> _Description of the task_: Where the records below begin, start copying, and stop after the line that contains "What was the"; reproduce every line exactly but omit pictures.

[Dataset records]

##############################

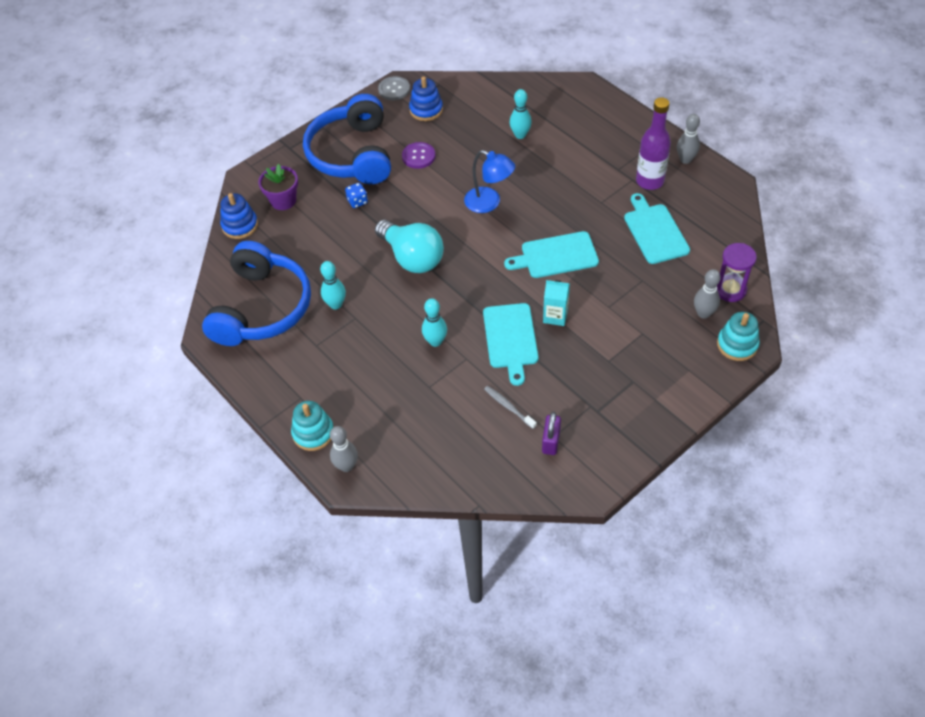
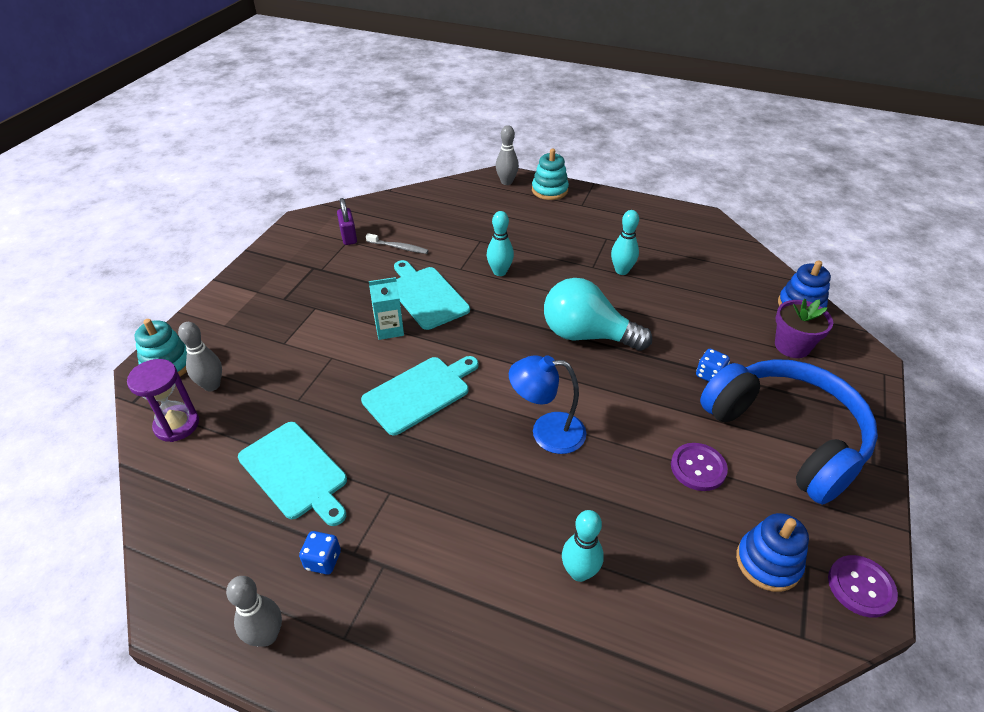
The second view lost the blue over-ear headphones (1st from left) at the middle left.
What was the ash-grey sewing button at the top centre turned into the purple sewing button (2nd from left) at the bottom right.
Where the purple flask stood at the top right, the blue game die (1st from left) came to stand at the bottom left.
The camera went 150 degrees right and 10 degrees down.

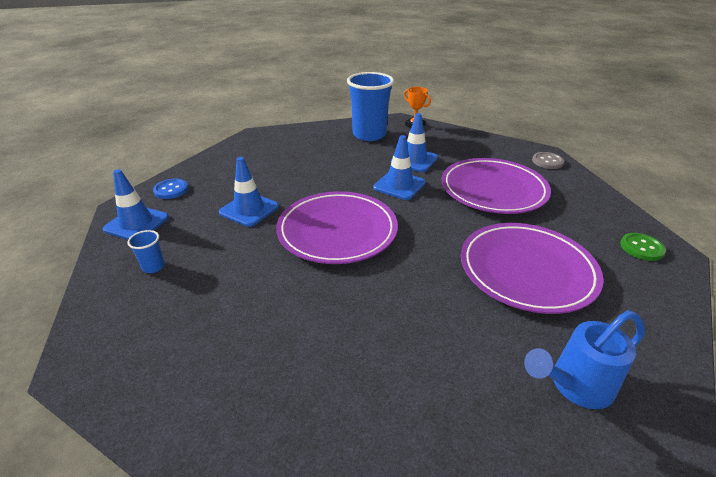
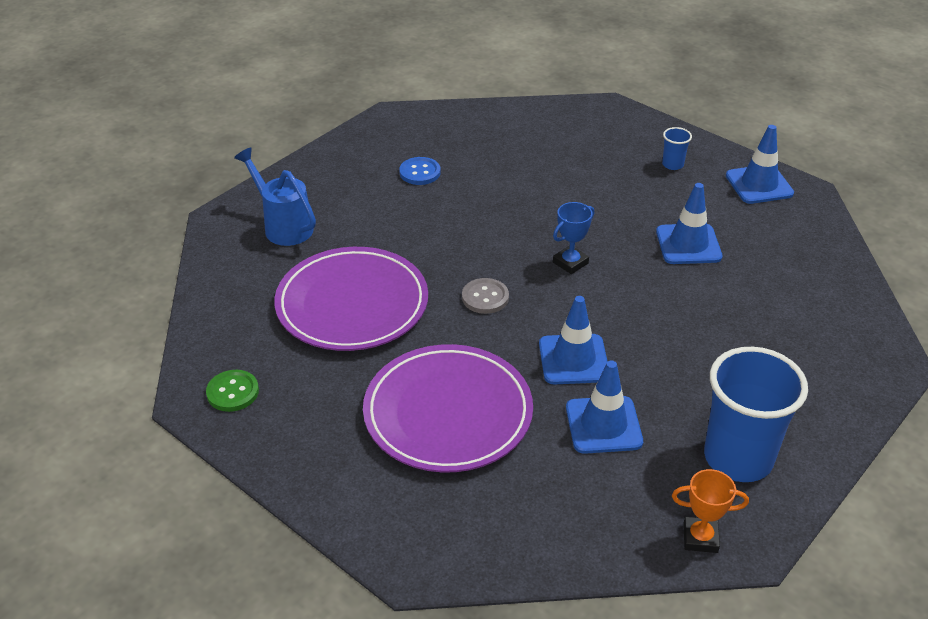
The blue sewing button ended up elsewhere, having gone from the middle left to the top centre.
Where the purple plate (1st from left) stood at the centre, the blue prize cup came to stand at the centre.
The blue watering can at the bottom right ended up facing another way, 75 degrees counterclockwise from before.
The ash-grey sewing button ended up elsewhere, having gone from the middle right to the centre.
The camera went 145 degrees right and 5 degrees up.

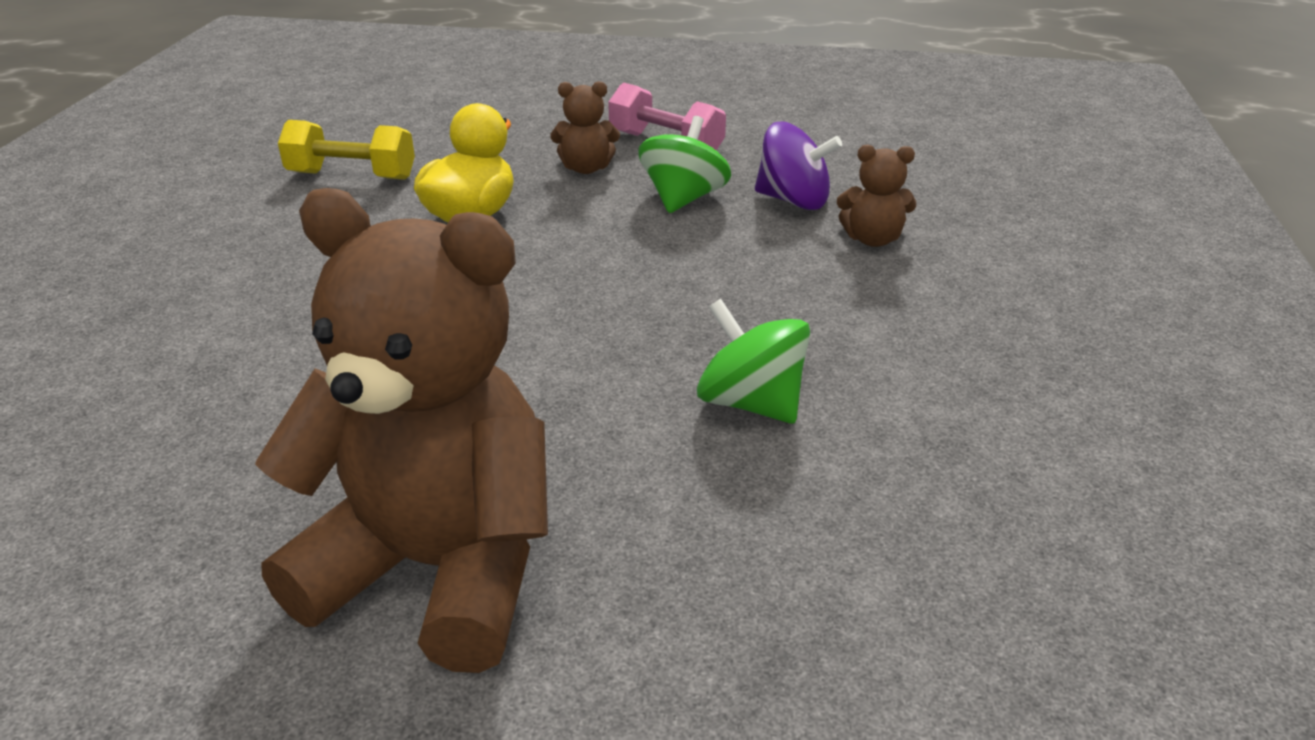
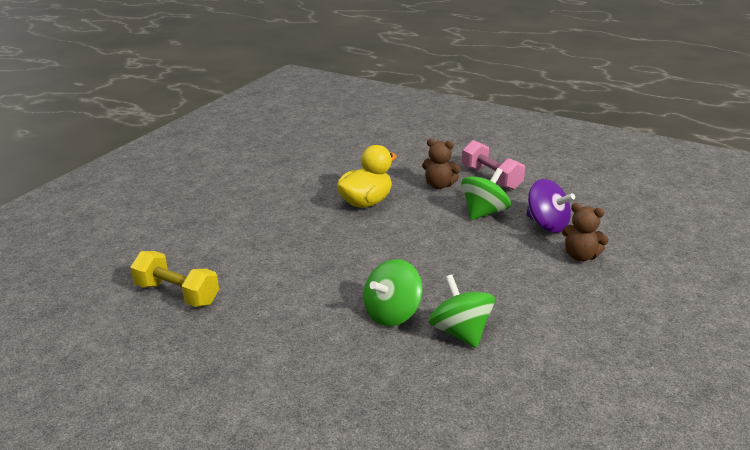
The second view lost the russet teddy bear (1st from left) at the middle left.
The golden dumbbell ended up elsewhere, having gone from the top left to the middle left.
The second view gained the green whirligig (1st from left) at the centre.
The camera went 20 degrees right and 5 degrees down.

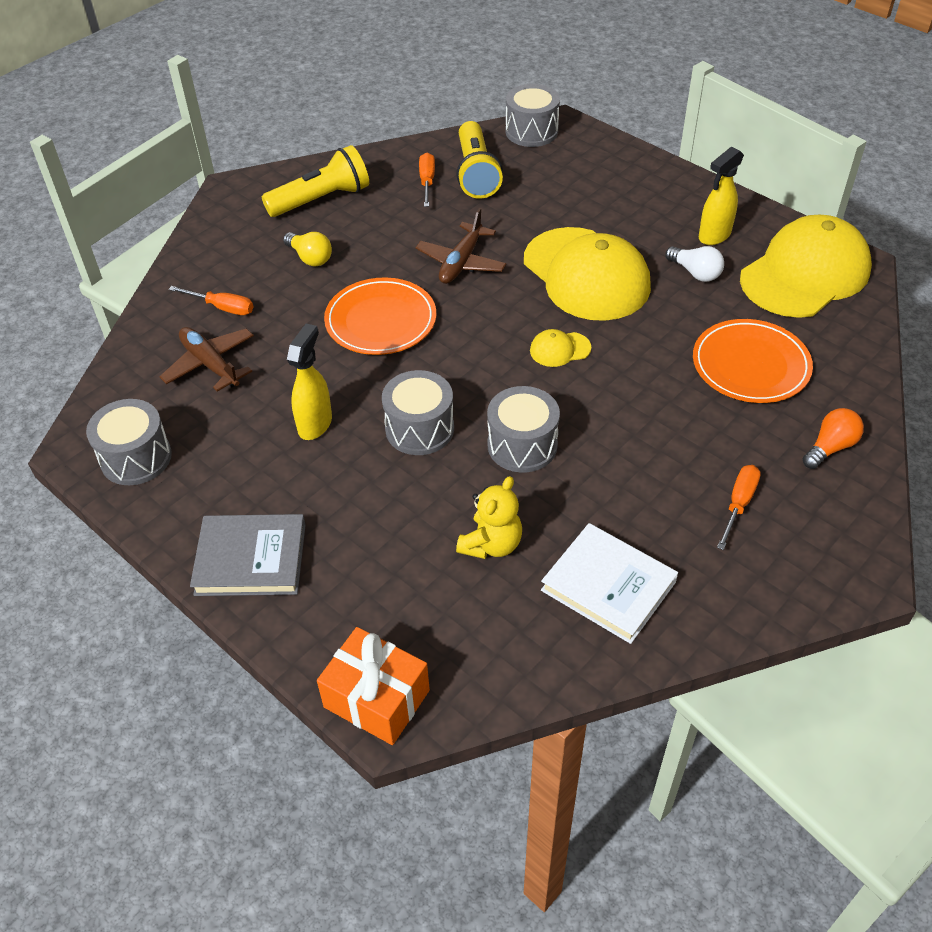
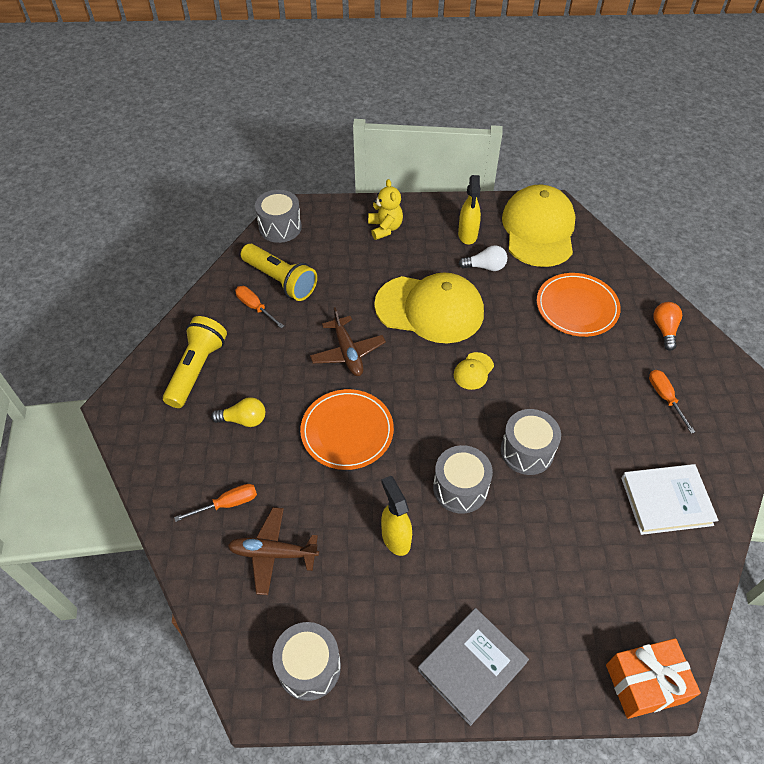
The golden teddy bear ended up elsewhere, having gone from the centre to the top centre.
The camera went 45 degrees left and 5 degrees up.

##############################

> _Solution to this exercise_:
The second view lost the blue over-ear headphones (1st from left) at the middle left.
What was the ash-grey sewing button at the top centre turned into the purple sewing button (2nd from left) at the bottom right.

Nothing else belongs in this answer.